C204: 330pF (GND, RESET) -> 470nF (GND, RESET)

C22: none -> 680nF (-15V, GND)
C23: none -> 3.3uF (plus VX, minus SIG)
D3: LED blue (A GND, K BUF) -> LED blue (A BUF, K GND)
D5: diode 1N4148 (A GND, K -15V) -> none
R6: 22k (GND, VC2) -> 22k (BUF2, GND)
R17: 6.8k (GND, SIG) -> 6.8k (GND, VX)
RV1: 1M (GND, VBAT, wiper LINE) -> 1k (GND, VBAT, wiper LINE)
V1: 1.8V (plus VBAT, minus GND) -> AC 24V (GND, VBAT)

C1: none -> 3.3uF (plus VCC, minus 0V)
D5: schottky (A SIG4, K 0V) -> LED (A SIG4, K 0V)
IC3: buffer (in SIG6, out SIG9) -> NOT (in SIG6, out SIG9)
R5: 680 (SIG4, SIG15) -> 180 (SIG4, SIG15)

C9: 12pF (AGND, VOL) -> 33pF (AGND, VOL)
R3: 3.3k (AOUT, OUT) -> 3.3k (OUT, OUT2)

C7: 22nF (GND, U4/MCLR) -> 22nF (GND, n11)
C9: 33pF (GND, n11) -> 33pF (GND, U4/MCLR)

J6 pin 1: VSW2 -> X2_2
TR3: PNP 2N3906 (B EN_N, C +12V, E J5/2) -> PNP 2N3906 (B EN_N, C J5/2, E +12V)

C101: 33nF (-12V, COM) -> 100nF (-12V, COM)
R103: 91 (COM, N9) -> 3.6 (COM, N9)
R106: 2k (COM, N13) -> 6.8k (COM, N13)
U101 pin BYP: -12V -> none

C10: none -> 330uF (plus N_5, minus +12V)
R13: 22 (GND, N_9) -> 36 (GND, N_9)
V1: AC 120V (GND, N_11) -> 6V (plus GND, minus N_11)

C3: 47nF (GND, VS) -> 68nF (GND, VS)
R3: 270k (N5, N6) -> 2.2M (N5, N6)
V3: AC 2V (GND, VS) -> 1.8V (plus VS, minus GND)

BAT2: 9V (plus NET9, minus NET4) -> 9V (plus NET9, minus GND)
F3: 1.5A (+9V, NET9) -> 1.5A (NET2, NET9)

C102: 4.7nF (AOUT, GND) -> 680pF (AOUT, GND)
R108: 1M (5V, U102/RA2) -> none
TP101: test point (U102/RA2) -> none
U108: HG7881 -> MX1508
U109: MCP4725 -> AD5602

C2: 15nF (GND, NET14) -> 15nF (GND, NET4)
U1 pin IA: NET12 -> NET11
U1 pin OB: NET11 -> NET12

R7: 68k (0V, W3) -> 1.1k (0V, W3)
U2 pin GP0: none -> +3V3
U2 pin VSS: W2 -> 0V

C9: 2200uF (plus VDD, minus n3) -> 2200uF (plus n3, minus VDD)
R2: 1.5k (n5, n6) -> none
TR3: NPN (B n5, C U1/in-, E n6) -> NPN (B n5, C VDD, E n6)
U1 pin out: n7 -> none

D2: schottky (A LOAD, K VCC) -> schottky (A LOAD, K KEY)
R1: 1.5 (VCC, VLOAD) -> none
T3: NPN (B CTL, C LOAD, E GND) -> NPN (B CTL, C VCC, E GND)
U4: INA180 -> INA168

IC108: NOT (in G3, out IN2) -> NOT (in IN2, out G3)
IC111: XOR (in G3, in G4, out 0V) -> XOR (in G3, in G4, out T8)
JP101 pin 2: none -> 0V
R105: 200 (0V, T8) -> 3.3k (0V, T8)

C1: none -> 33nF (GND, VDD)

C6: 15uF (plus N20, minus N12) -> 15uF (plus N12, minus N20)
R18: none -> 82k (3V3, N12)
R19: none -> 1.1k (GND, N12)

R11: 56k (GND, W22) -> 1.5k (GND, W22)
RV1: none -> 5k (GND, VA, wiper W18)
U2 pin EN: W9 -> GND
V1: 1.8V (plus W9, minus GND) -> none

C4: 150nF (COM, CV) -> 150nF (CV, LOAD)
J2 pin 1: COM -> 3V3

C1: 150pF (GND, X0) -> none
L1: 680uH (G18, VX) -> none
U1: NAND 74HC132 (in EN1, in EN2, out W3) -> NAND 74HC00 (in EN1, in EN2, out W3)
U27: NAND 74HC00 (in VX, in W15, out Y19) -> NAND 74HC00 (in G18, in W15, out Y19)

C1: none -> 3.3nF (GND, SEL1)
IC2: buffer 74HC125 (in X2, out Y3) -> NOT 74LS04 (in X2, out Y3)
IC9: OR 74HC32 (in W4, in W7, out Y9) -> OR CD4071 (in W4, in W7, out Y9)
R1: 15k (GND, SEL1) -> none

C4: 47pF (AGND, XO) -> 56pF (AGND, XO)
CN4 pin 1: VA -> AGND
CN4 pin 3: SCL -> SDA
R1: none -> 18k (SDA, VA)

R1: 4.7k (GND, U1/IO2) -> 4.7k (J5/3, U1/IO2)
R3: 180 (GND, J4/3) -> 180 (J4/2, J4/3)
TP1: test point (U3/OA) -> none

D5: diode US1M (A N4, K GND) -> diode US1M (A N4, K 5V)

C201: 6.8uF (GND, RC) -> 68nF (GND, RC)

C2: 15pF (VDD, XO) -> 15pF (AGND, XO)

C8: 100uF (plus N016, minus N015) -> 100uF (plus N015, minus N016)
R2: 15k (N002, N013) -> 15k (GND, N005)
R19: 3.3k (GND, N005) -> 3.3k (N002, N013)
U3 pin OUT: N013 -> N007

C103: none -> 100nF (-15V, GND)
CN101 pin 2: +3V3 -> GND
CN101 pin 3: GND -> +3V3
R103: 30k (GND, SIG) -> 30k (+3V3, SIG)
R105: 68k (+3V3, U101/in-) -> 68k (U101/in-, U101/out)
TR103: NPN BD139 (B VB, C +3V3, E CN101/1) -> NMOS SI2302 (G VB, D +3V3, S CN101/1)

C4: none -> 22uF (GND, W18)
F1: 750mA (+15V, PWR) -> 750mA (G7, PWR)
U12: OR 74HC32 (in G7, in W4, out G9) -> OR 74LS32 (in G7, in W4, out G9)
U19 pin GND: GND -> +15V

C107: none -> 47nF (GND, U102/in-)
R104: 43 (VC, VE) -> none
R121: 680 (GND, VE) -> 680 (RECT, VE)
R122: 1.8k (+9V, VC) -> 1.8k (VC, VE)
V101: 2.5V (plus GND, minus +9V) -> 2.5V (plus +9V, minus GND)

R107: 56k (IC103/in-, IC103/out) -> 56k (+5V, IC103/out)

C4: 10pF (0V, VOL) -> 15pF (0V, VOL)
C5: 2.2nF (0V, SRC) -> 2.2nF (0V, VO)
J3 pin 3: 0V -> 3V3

****************************************

◆ **Task prompt**: All the records above must be transcribed without a single change to any word.

◆ **Task answer**:
C204: 330pF (GND, RESET) -> 470nF (GND, RESET)

C22: none -> 680nF (-15V, GND)
C23: none -> 3.3uF (plus VX, minus SIG)
D3: LED blue (A GND, K BUF) -> LED blue (A BUF, K GND)
D5: diode 1N4148 (A GND, K -15V) -> none
R6: 22k (GND, VC2) -> 22k (BUF2, GND)
R17: 6.8k (GND, SIG) -> 6.8k (GND, VX)
RV1: 1M (GND, VBAT, wiper LINE) -> 1k (GND, VBAT, wiper LINE)
V1: 1.8V (plus VBAT, minus GND) -> AC 24V (GND, VBAT)

C1: none -> 3.3uF (plus VCC, minus 0V)
D5: schottky (A SIG4, K 0V) -> LED (A SIG4, K 0V)
IC3: buffer (in SIG6, out SIG9) -> NOT (in SIG6, out SIG9)
R5: 680 (SIG4, SIG15) -> 180 (SIG4, SIG15)

C9: 12pF (AGND, VOL) -> 33pF (AGND, VOL)
R3: 3.3k (AOUT, OUT) -> 3.3k (OUT, OUT2)

C7: 22nF (GND, U4/MCLR) -> 22nF (GND, n11)
C9: 33pF (GND, n11) -> 33pF (GND, U4/MCLR)

J6 pin 1: VSW2 -> X2_2
TR3: PNP 2N3906 (B EN_N, C +12V, E J5/2) -> PNP 2N3906 (B EN_N, C J5/2, E +12V)

C101: 33nF (-12V, COM) -> 100nF (-12V, COM)
R103: 91 (COM, N9) -> 3.6 (COM, N9)
R106: 2k (COM, N13) -> 6.8k (COM, N13)
U101 pin BYP: -12V -> none

C10: none -> 330uF (plus N_5, minus +12V)
R13: 22 (GND, N_9) -> 36 (GND, N_9)
V1: AC 120V (GND, N_11) -> 6V (plus GND, minus N_11)

C3: 47nF (GND, VS) -> 68nF (GND, VS)
R3: 270k (N5, N6) -> 2.2M (N5, N6)
V3: AC 2V (GND, VS) -> 1.8V (plus VS, minus GND)

BAT2: 9V (plus NET9, minus NET4) -> 9V (plus NET9, minus GND)
F3: 1.5A (+9V, NET9) -> 1.5A (NET2, NET9)

C102: 4.7nF (AOUT, GND) -> 680pF (AOUT, GND)
R108: 1M (5V, U102/RA2) -> none
TP101: test point (U102/RA2) -> none
U108: HG7881 -> MX1508
U109: MCP4725 -> AD5602

C2: 15nF (GND, NET14) -> 15nF (GND, NET4)
U1 pin IA: NET12 -> NET11
U1 pin OB: NET11 -> NET12

R7: 68k (0V, W3) -> 1.1k (0V, W3)
U2 pin GP0: none -> +3V3
U2 pin VSS: W2 -> 0V

C9: 2200uF (plus VDD, minus n3) -> 2200uF (plus n3, minus VDD)
R2: 1.5k (n5, n6) -> none
TR3: NPN (B n5, C U1/in-, E n6) -> NPN (B n5, C VDD, E n6)
U1 pin out: n7 -> none

D2: schottky (A LOAD, K VCC) -> schottky (A LOAD, K KEY)
R1: 1.5 (VCC, VLOAD) -> none
T3: NPN (B CTL, C LOAD, E GND) -> NPN (B CTL, C VCC, E GND)
U4: INA180 -> INA168

IC108: NOT (in G3, out IN2) -> NOT (in IN2, out G3)
IC111: XOR (in G3, in G4, out 0V) -> XOR (in G3, in G4, out T8)
JP101 pin 2: none -> 0V
R105: 200 (0V, T8) -> 3.3k (0V, T8)

C1: none -> 33nF (GND, VDD)

C6: 15uF (plus N20, minus N12) -> 15uF (plus N12, minus N20)
R18: none -> 82k (3V3, N12)
R19: none -> 1.1k (GND, N12)

R11: 56k (GND, W22) -> 1.5k (GND, W22)
RV1: none -> 5k (GND, VA, wiper W18)
U2 pin EN: W9 -> GND
V1: 1.8V (plus W9, minus GND) -> none

C4: 150nF (COM, CV) -> 150nF (CV, LOAD)
J2 pin 1: COM -> 3V3

C1: 150pF (GND, X0) -> none
L1: 680uH (G18, VX) -> none
U1: NAND 74HC132 (in EN1, in EN2, out W3) -> NAND 74HC00 (in EN1, in EN2, out W3)
U27: NAND 74HC00 (in VX, in W15, out Y19) -> NAND 74HC00 (in G18, in W15, out Y19)

C1: none -> 3.3nF (GND, SEL1)
IC2: buffer 74HC125 (in X2, out Y3) -> NOT 74LS04 (in X2, out Y3)
IC9: OR 74HC32 (in W4, in W7, out Y9) -> OR CD4071 (in W4, in W7, out Y9)
R1: 15k (GND, SEL1) -> none

C4: 47pF (AGND, XO) -> 56pF (AGND, XO)
CN4 pin 1: VA -> AGND
CN4 pin 3: SCL -> SDA
R1: none -> 18k (SDA, VA)

R1: 4.7k (GND, U1/IO2) -> 4.7k (J5/3, U1/IO2)
R3: 180 (GND, J4/3) -> 180 (J4/2, J4/3)
TP1: test point (U3/OA) -> none

D5: diode US1M (A N4, K GND) -> diode US1M (A N4, K 5V)

C201: 6.8uF (GND, RC) -> 68nF (GND, RC)

C2: 15pF (VDD, XO) -> 15pF (AGND, XO)

C8: 100uF (plus N016, minus N015) -> 100uF (plus N015, minus N016)
R2: 15k (N002, N013) -> 15k (GND, N005)
R19: 3.3k (GND, N005) -> 3.3k (N002, N013)
U3 pin OUT: N013 -> N007

C103: none -> 100nF (-15V, GND)
CN101 pin 2: +3V3 -> GND
CN101 pin 3: GND -> +3V3
R103: 30k (GND, SIG) -> 30k (+3V3, SIG)
R105: 68k (+3V3, U101/in-) -> 68k (U101/in-, U101/out)
TR103: NPN BD139 (B VB, C +3V3, E CN101/1) -> NMOS SI2302 (G VB, D +3V3, S CN101/1)

C4: none -> 22uF (GND, W18)
F1: 750mA (+15V, PWR) -> 750mA (G7, PWR)
U12: OR 74HC32 (in G7, in W4, out G9) -> OR 74LS32 (in G7, in W4, out G9)
U19 pin GND: GND -> +15V

C107: none -> 47nF (GND, U102/in-)
R104: 43 (VC, VE) -> none
R121: 680 (GND, VE) -> 680 (RECT, VE)
R122: 1.8k (+9V, VC) -> 1.8k (VC, VE)
V101: 2.5V (plus GND, minus +9V) -> 2.5V (plus +9V, minus GND)

R107: 56k (IC103/in-, IC103/out) -> 56k (+5V, IC103/out)

C4: 10pF (0V, VOL) -> 15pF (0V, VOL)
C5: 2.2nF (0V, SRC) -> 2.2nF (0V, VO)
J3 pin 3: 0V -> 3V3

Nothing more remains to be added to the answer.